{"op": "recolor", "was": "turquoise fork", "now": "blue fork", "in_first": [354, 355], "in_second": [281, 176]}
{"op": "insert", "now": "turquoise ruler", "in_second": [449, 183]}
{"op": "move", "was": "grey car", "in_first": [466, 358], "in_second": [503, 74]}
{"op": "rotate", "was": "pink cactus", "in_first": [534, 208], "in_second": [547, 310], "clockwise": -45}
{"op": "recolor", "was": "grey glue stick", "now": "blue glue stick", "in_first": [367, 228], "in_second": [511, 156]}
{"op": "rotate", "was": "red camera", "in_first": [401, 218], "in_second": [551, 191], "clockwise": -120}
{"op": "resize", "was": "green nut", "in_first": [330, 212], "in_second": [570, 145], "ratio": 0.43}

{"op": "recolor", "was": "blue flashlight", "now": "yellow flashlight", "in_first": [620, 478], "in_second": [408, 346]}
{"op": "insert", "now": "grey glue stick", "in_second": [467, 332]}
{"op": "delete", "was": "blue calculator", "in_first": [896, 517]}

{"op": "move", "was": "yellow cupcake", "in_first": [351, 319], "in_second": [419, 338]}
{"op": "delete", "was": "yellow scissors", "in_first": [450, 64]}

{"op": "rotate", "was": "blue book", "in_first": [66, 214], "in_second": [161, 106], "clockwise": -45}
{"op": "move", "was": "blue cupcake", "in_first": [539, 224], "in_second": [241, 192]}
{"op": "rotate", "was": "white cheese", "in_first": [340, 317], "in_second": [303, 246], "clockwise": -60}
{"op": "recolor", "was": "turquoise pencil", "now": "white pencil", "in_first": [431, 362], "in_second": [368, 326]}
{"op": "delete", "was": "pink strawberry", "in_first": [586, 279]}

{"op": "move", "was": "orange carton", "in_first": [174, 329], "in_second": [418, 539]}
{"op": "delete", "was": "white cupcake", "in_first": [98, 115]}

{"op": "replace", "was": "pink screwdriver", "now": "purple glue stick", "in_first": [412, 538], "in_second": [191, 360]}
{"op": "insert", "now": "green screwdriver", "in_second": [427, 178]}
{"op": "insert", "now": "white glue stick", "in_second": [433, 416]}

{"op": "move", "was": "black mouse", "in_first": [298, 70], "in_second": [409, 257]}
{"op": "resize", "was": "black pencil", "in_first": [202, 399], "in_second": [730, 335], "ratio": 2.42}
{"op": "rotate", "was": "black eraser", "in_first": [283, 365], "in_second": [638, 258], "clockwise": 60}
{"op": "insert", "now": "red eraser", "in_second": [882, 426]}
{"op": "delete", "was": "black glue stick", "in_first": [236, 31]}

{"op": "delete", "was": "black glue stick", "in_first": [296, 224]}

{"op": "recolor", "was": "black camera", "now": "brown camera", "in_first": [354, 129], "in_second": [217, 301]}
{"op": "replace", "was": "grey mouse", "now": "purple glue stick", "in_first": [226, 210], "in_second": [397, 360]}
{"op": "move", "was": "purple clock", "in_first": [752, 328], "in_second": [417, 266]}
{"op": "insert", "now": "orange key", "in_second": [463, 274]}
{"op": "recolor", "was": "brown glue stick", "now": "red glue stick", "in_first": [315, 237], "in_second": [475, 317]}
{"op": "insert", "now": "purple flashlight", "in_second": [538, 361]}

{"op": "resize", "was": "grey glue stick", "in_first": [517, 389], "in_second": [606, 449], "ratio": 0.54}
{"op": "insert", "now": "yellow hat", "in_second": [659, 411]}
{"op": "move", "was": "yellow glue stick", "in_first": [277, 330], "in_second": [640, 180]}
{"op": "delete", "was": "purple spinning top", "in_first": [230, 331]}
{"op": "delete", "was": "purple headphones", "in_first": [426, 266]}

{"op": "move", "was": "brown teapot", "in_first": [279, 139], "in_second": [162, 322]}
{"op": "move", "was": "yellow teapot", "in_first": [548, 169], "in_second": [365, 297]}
====
(Problem requirements) All of the records must be retyped exactly as they are.

(Solution to the exercise)
{"op": "recolor", "was": "turquoise fork", "now": "blue fork", "in_first": [354, 355], "in_second": [281, 176]}
{"op": "insert", "now": "turquoise ruler", "in_second": [449, 183]}
{"op": "move", "was": "grey car", "in_first": [466, 358], "in_second": [503, 74]}
{"op": "rotate", "was": "pink cactus", "in_first": [534, 208], "in_second": [547, 310], "clockwise": -45}
{"op": "recolor", "was": "grey glue stick", "now": "blue glue stick", "in_first": [367, 228], "in_second": [511, 156]}
{"op": "rotate", "was": "red camera", "in_first": [401, 218], "in_second": [551, 191], "clockwise": -120}
{"op": "resize", "was": "green nut", "in_first": [330, 212], "in_second": [570, 145], "ratio": 0.43}

{"op": "recolor", "was": "blue flashlight", "now": "yellow flashlight", "in_first": [620, 478], "in_second": [408, 346]}
{"op": "insert", "now": "grey glue stick", "in_second": [467, 332]}
{"op": "delete", "was": "blue calculator", "in_first": [896, 517]}

{"op": "move", "was": "yellow cupcake", "in_first": [351, 319], "in_second": [419, 338]}
{"op": "delete", "was": "yellow scissors", "in_first": [450, 64]}

{"op": "rotate", "was": "blue book", "in_first": [66, 214], "in_second": [161, 106], "clockwise": -45}
{"op": "move", "was": "blue cupcake", "in_first": [539, 224], "in_second": [241, 192]}
{"op": "rotate", "was": "white cheese", "in_first": [340, 317], "in_second": [303, 246], "clockwise": -60}
{"op": "recolor", "was": "turquoise pencil", "now": "white pencil", "in_first": [431, 362], "in_second": [368, 326]}
{"op": "delete", "was": "pink strawberry", "in_first": [586, 279]}

{"op": "move", "was": "orange carton", "in_first": [174, 329], "in_second": [418, 539]}
{"op": "delete", "was": "white cupcake", "in_first": [98, 115]}

{"op": "replace", "was": "pink screwdriver", "now": "purple glue stick", "in_first": [412, 538], "in_second": [191, 360]}
{"op": "insert", "now": "green screwdriver", "in_second": [427, 178]}
{"op": "insert", "now": "white glue stick", "in_second": [433, 416]}

{"op": "move", "was": "black mouse", "in_first": [298, 70], "in_second": [409, 257]}
{"op": "resize", "was": "black pencil", "in_first": [202, 399], "in_second": [730, 335], "ratio": 2.42}
{"op": "rotate", "was": "black eraser", "in_first": [283, 365], "in_second": [638, 258], "clockwise": 60}
{"op": "insert", "now": "red eraser", "in_second": [882, 426]}
{"op": "delete", "was": "black glue stick", "in_first": [236, 31]}

{"op": "delete", "was": "black glue stick", "in_first": [296, 224]}

{"op": "recolor", "was": "black camera", "now": "brown camera", "in_first": [354, 129], "in_second": [217, 301]}
{"op": "replace", "was": "grey mouse", "now": "purple glue stick", "in_first": [226, 210], "in_second": [397, 360]}
{"op": "move", "was": "purple clock", "in_first": [752, 328], "in_second": [417, 266]}
{"op": "insert", "now": "orange key", "in_second": [463, 274]}
{"op": "recolor", "was": "brown glue stick", "now": "red glue stick", "in_first": [315, 237], "in_second": [475, 317]}
{"op": "insert", "now": "purple flashlight", "in_second": [538, 361]}

{"op": "resize", "was": "grey glue stick", "in_first": [517, 389], "in_second": [606, 449], "ratio": 0.54}
{"op": "insert", "now": "yellow hat", "in_second": [659, 411]}
{"op": "move", "was": "yellow glue stick", "in_first": [277, 330], "in_second": [640, 180]}
{"op": "delete", "was": "purple spinning top", "in_first": [230, 331]}
{"op": "delete", "was": "purple headphones", "in_first": [426, 266]}

{"op": "move", "was": "brown teapot", "in_first": [279, 139], "in_second": [162, 322]}
{"op": "move", "was": "yellow teapot", "in_first": [548, 169], "in_second": [365, 297]}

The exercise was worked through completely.